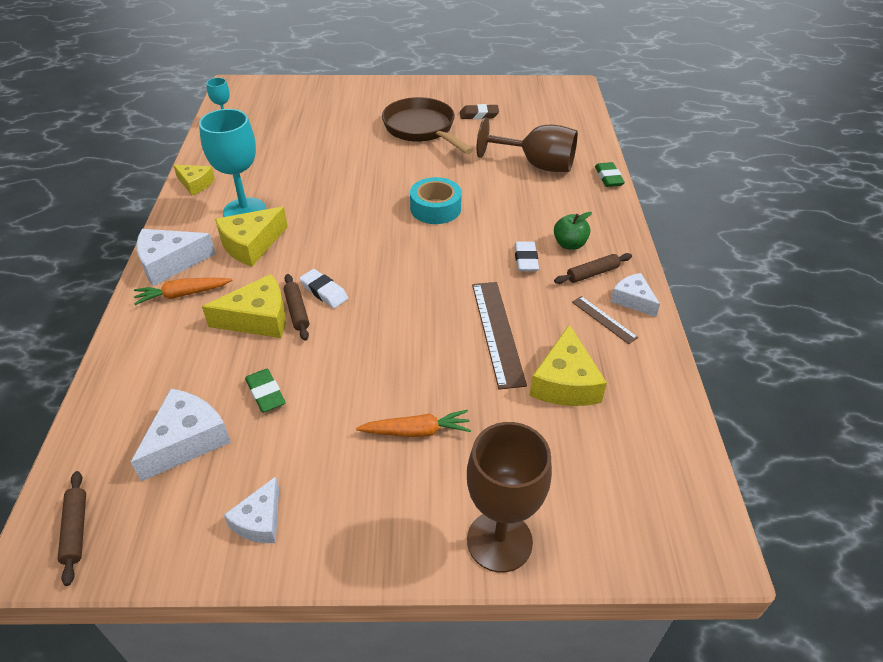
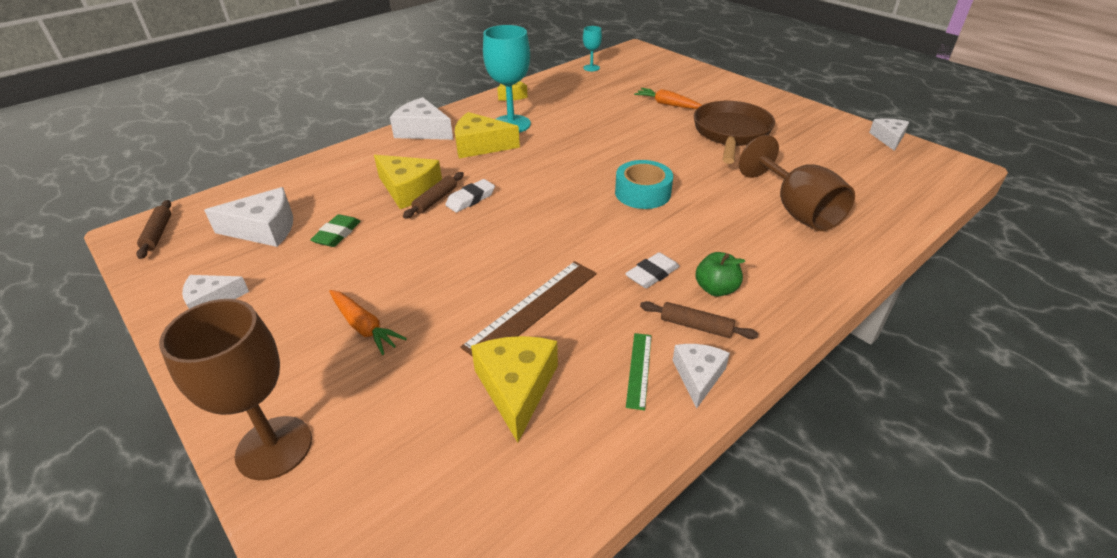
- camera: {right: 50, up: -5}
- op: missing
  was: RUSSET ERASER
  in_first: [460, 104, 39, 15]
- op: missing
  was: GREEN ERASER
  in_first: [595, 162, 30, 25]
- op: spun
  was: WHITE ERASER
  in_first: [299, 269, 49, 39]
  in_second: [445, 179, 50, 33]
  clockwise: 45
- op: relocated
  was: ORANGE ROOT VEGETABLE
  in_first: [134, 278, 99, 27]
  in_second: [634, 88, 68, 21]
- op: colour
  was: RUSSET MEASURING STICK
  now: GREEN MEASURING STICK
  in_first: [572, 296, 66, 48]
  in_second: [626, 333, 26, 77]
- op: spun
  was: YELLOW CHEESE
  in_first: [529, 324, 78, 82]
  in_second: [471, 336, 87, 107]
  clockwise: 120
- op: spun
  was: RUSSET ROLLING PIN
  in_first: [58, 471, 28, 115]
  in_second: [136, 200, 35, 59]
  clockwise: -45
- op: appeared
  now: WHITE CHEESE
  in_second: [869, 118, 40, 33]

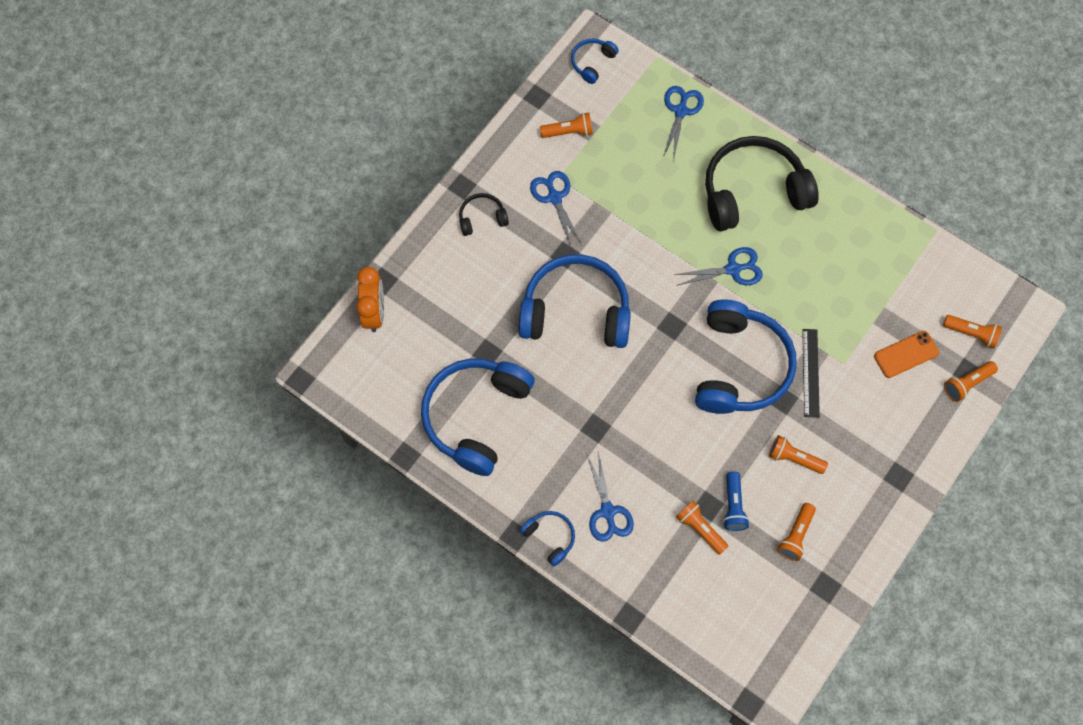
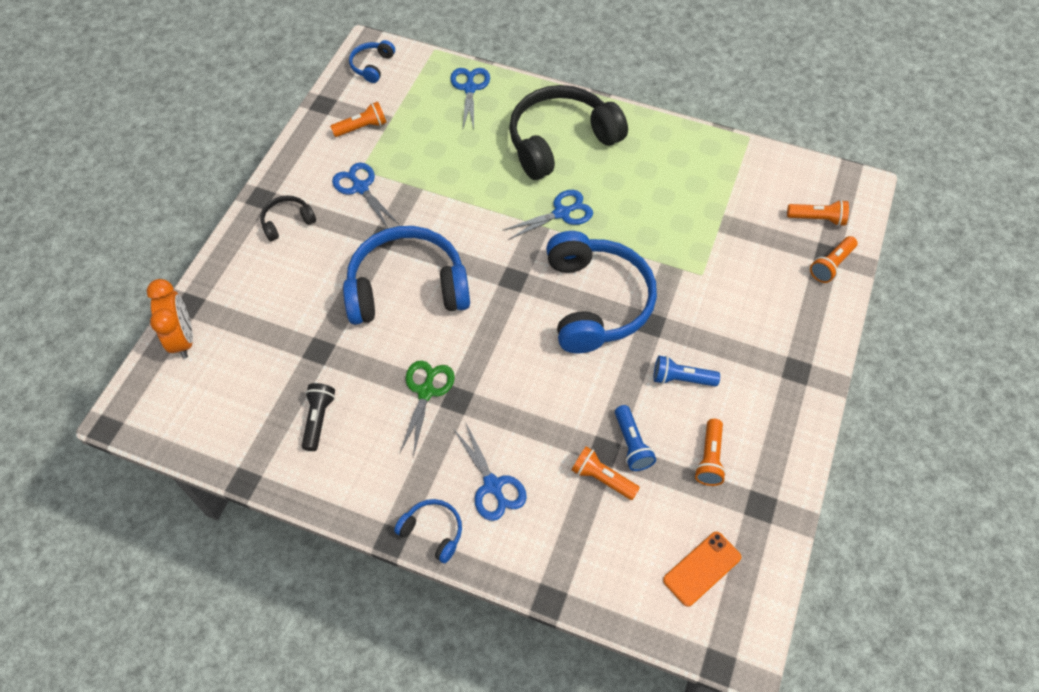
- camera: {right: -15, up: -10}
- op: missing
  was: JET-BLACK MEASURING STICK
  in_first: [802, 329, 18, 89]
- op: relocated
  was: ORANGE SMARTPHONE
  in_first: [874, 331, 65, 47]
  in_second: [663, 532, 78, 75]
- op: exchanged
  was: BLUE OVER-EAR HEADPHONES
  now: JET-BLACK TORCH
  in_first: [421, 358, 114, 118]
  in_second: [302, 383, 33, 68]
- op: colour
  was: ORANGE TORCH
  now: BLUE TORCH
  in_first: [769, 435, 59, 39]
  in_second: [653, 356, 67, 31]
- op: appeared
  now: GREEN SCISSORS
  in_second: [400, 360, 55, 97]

==

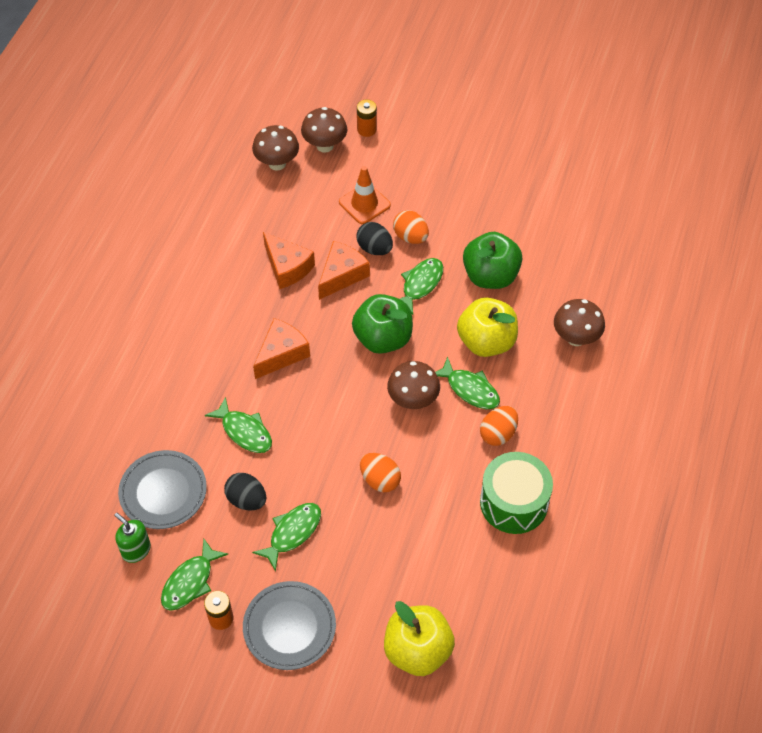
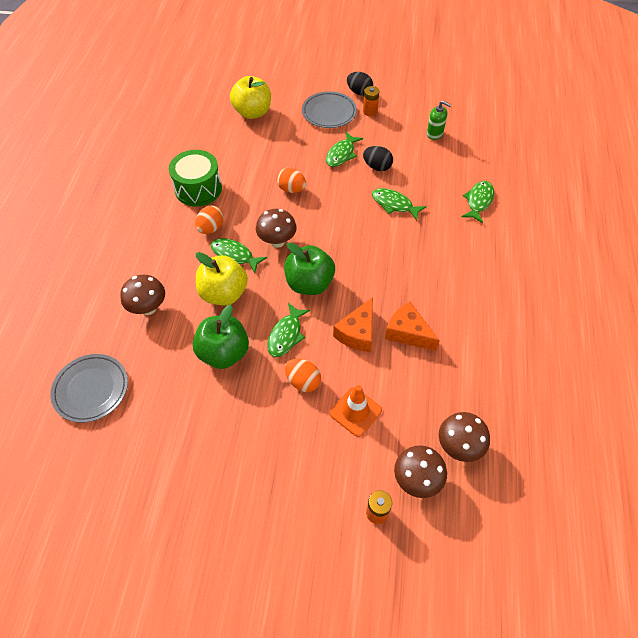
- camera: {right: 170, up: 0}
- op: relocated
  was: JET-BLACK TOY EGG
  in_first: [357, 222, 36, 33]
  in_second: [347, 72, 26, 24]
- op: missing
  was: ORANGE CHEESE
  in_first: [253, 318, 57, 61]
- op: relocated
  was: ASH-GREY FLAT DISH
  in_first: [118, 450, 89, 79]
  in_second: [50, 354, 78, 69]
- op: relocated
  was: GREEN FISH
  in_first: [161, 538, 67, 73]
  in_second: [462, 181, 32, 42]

Exercise objective: Your answer should be the lines of the listing above between the line holding "in_first: [134, 278, 99, 27]" and the line holding "now: WHITE CHEESE", inclusive, restated word for word and alone.

Exercise solution:
  in_first: [134, 278, 99, 27]
  in_second: [634, 88, 68, 21]
- op: colour
  was: RUSSET MEASURING STICK
  now: GREEN MEASURING STICK
  in_first: [572, 296, 66, 48]
  in_second: [626, 333, 26, 77]
- op: spun
  was: YELLOW CHEESE
  in_first: [529, 324, 78, 82]
  in_second: [471, 336, 87, 107]
  clockwise: 120
- op: spun
  was: RUSSET ROLLING PIN
  in_first: [58, 471, 28, 115]
  in_second: [136, 200, 35, 59]
  clockwise: -45
- op: appeared
  now: WHITE CHEESE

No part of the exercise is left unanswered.